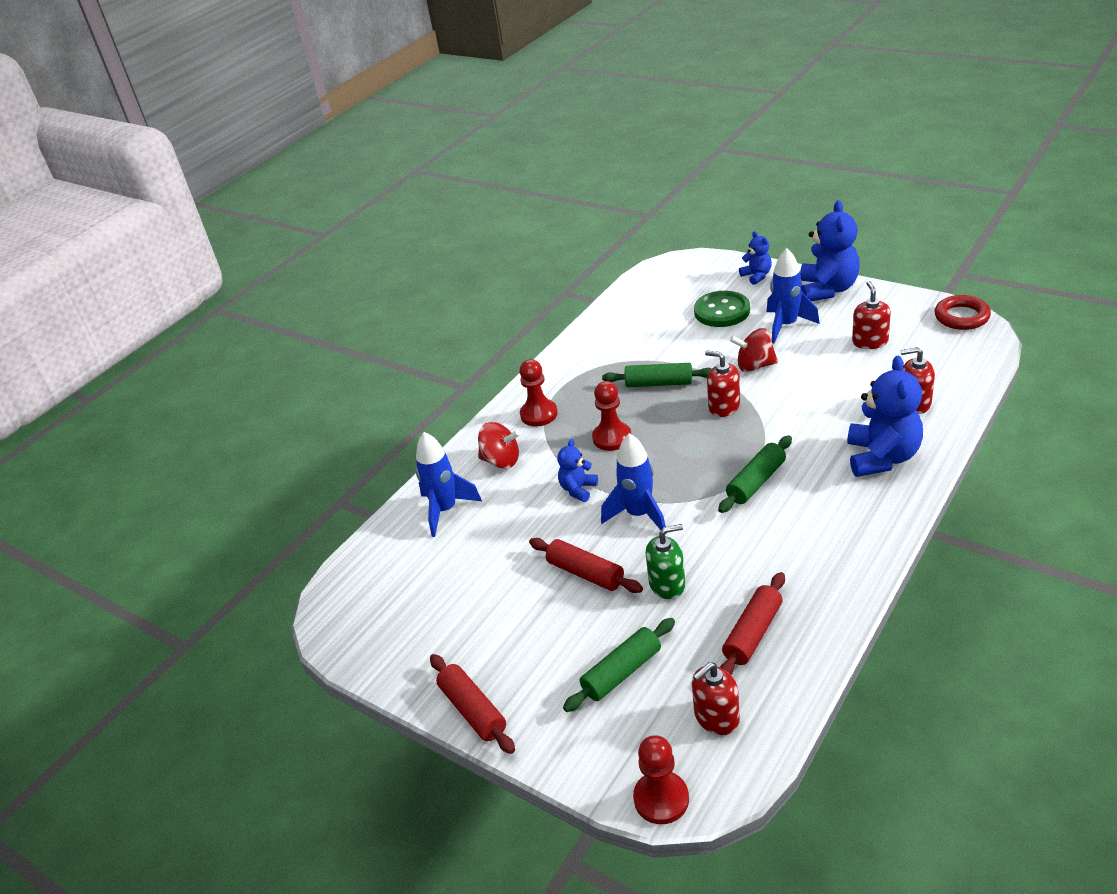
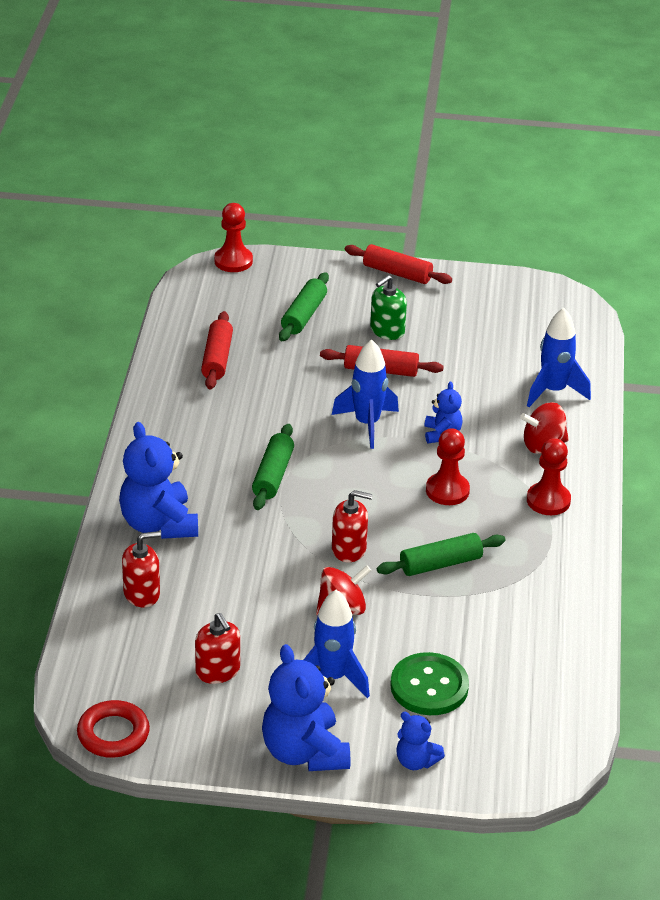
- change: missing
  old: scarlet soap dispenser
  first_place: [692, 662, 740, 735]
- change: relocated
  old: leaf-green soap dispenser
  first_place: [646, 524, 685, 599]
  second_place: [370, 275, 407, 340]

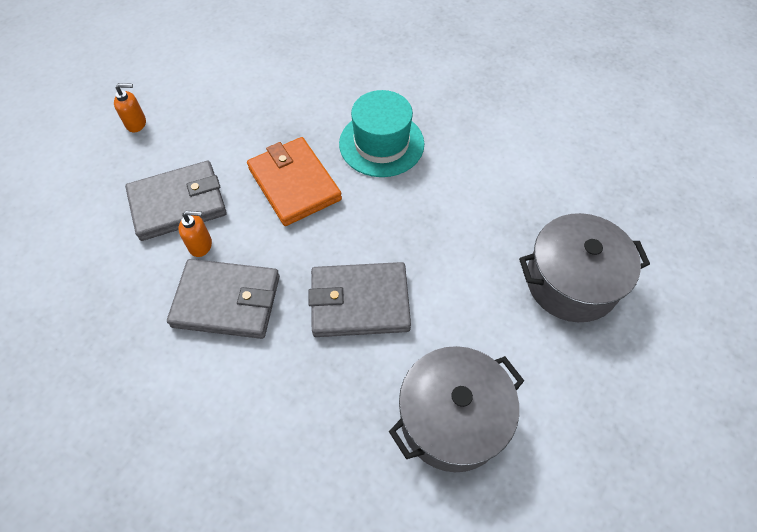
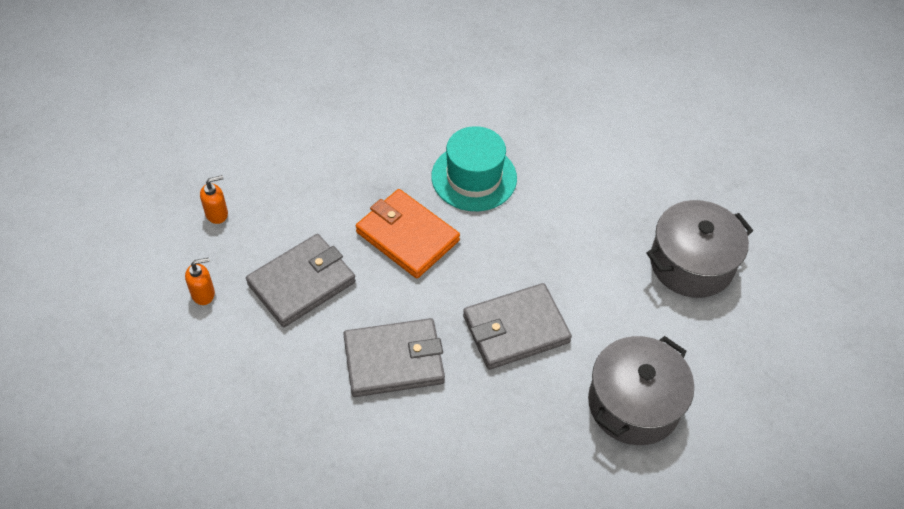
- change: relocated
  old: orange soap dispenser
  first_place: [178, 211, 212, 257]
  second_place: [185, 258, 215, 305]

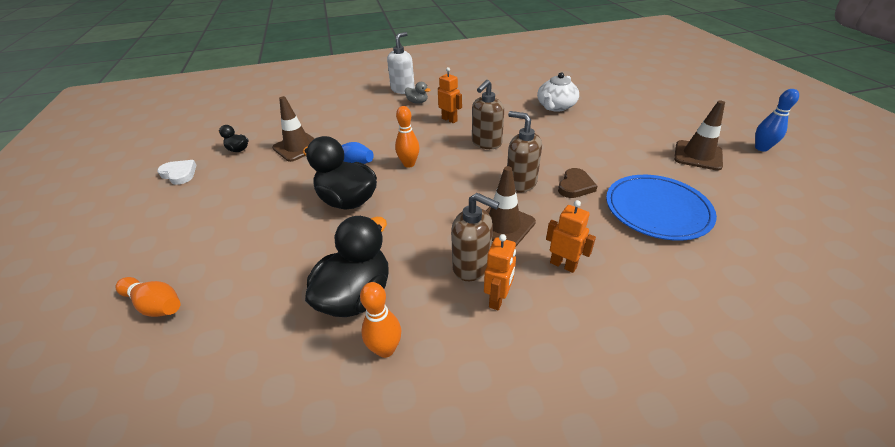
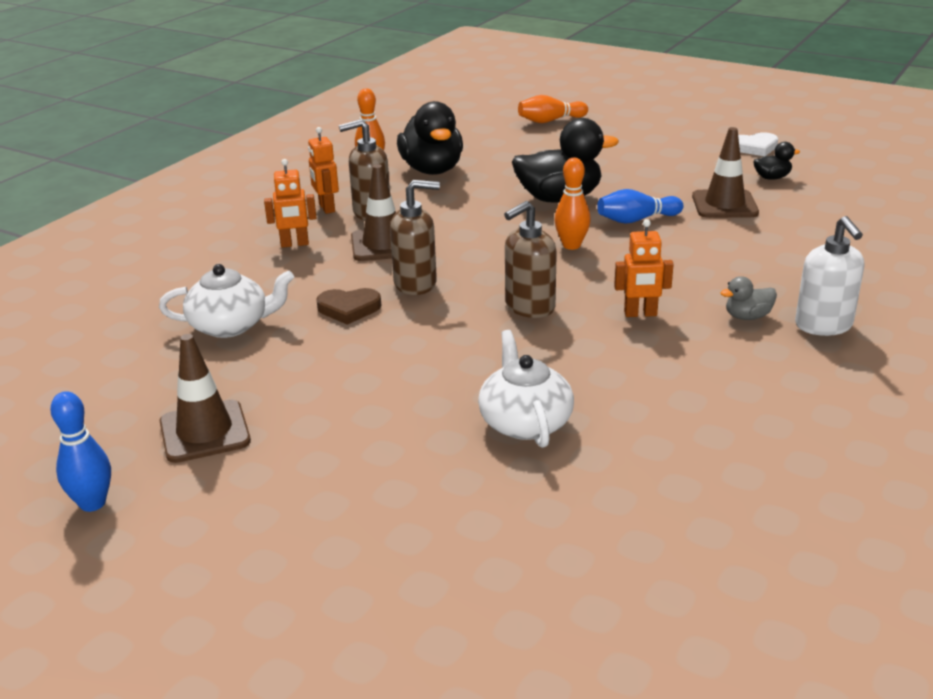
- change: exchanged
  old: cobalt plate
  new: white teapot
  first_place: [606, 175, 717, 241]
  second_place: [159, 264, 294, 338]
- change: spun
  old: russet soap dispenser
  first_place: [472, 80, 504, 149]
  second_place: [504, 201, 557, 318]
  degrees: -120
- change: spun
  old: russet heart
  first_place: [558, 168, 597, 198]
  second_place: [316, 288, 381, 325]
  degrees: -75

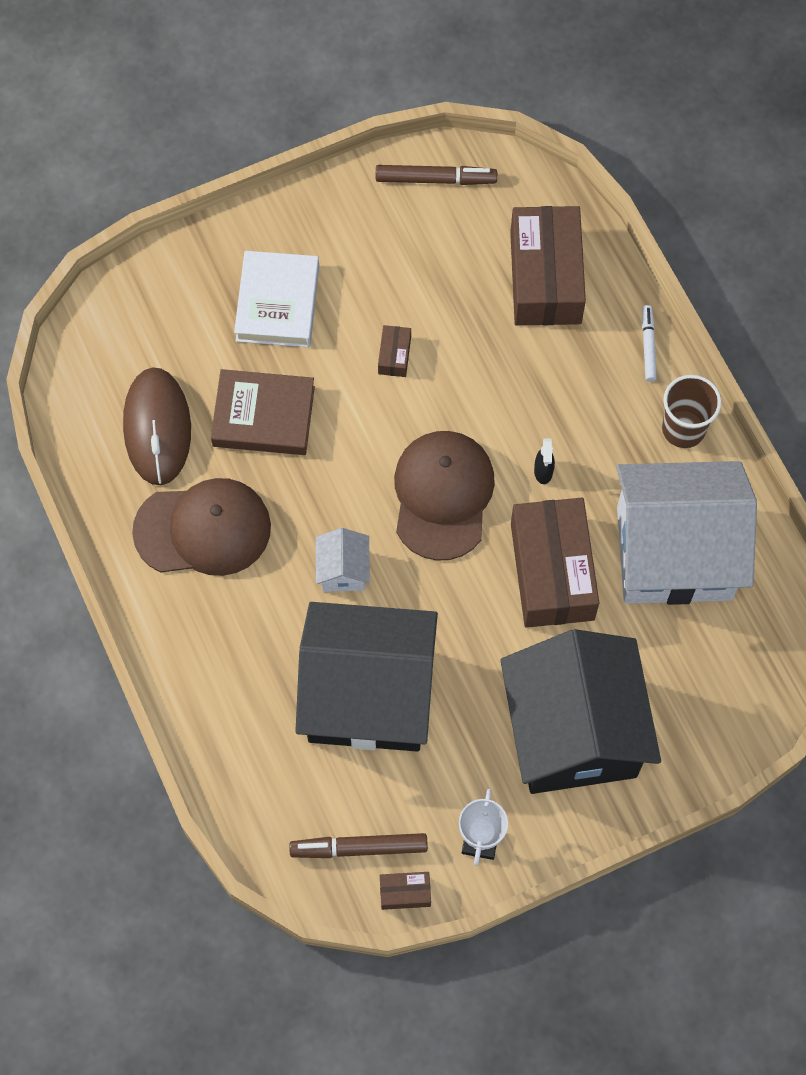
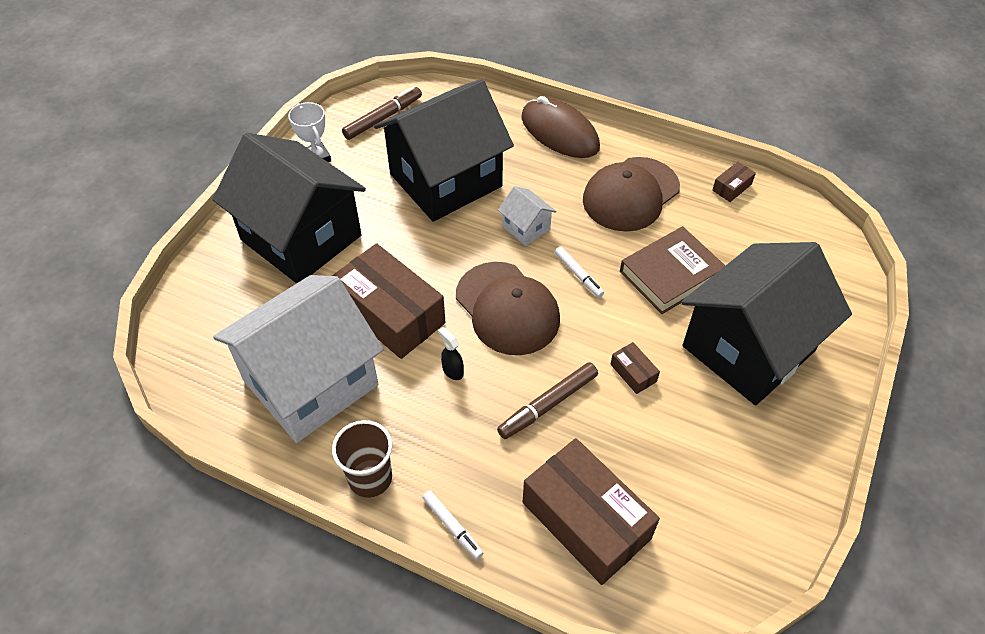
- change: appeared
  new: white marker pen
  second_place: [555, 247, 604, 298]
- change: relocated
  old: russet mouse
  first_place: [123, 367, 191, 485]
  second_place: [521, 96, 600, 158]
- change: relocated
  old: russet marker pen
  first_place: [376, 165, 497, 185]
  second_place: [497, 362, 598, 439]
- change: relocated
  old: russet parcel
  first_place: [380, 872, 431, 910]
  second_place: [712, 161, 756, 202]
- change: exchanged
  old: white hardcover
  new: jet-black house
  first_place: [234, 251, 319, 347]
  second_place: [682, 242, 852, 405]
+-------+
▶ Work to complete
Looking back over the listing above, how many lines include the word "dispenser"? Give the number and nothing more.

▶ Task answer
4